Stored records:
>>>

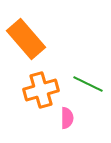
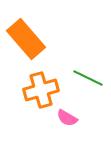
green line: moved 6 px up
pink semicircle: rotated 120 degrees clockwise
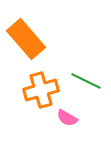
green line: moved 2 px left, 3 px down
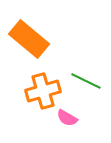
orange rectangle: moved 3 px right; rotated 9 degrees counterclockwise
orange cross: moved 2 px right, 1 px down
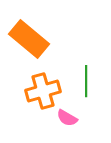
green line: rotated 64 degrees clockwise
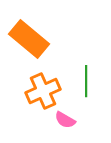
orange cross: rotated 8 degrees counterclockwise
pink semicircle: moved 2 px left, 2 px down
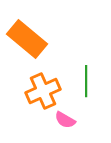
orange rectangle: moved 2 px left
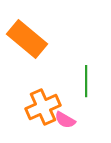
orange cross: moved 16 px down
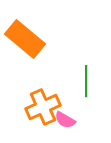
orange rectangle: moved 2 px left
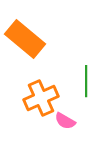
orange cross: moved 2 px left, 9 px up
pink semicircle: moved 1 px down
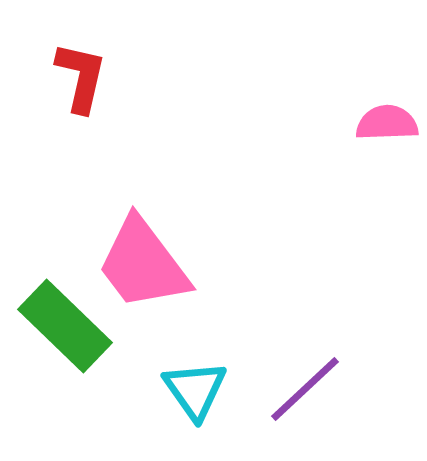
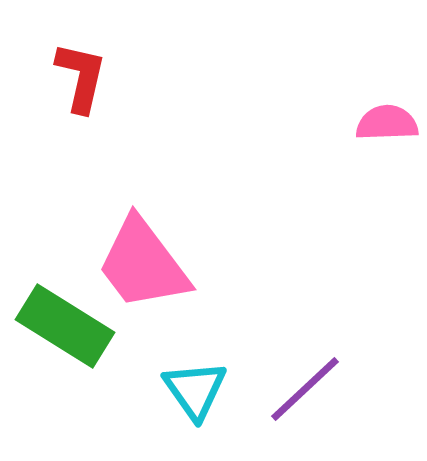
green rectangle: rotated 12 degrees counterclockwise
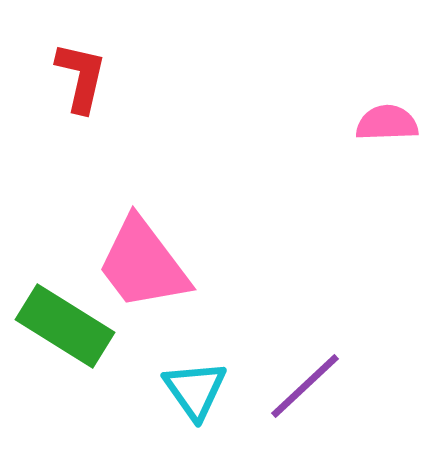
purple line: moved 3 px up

<<<
>>>

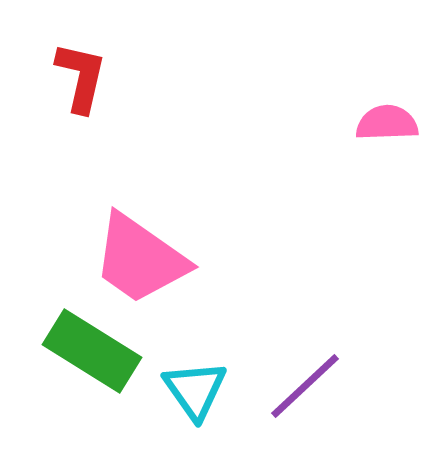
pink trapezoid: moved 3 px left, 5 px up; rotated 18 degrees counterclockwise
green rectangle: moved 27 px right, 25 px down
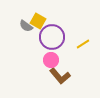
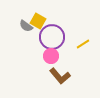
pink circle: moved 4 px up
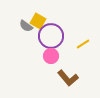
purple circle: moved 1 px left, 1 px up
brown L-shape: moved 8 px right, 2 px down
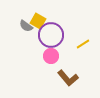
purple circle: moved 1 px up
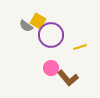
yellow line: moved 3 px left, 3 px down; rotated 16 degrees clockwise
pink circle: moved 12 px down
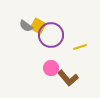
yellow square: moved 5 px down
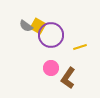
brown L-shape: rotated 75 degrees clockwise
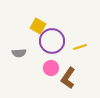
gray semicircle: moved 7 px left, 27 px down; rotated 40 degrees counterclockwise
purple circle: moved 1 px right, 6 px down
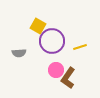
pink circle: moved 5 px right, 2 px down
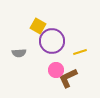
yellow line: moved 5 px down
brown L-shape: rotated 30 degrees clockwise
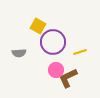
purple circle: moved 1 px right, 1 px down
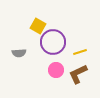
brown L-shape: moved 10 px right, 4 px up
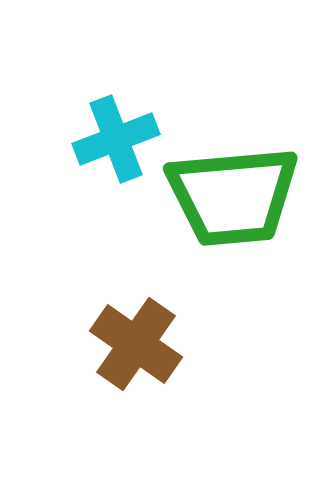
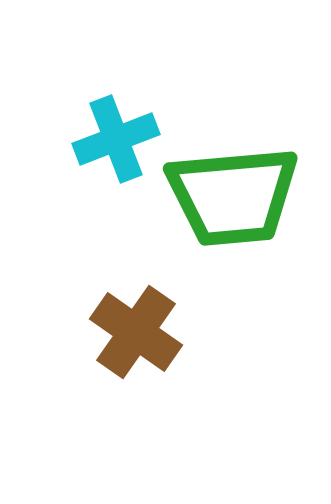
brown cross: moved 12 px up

<<<

STATED TASK ▸
Quote the items from the line containing "green line: rotated 64 degrees clockwise" to the line containing "green rectangle: rotated", both included, word for word. Leave the picture lines out.

CORRECT RESULT ▸
green line: rotated 64 degrees clockwise
orange cross: rotated 8 degrees counterclockwise
pink semicircle: moved 2 px left, 2 px down
orange rectangle: moved 2 px left
orange cross: moved 16 px down
orange rectangle: moved 2 px left
orange cross: moved 2 px left, 9 px up
pink semicircle: moved 1 px down
green rectangle: rotated 12 degrees counterclockwise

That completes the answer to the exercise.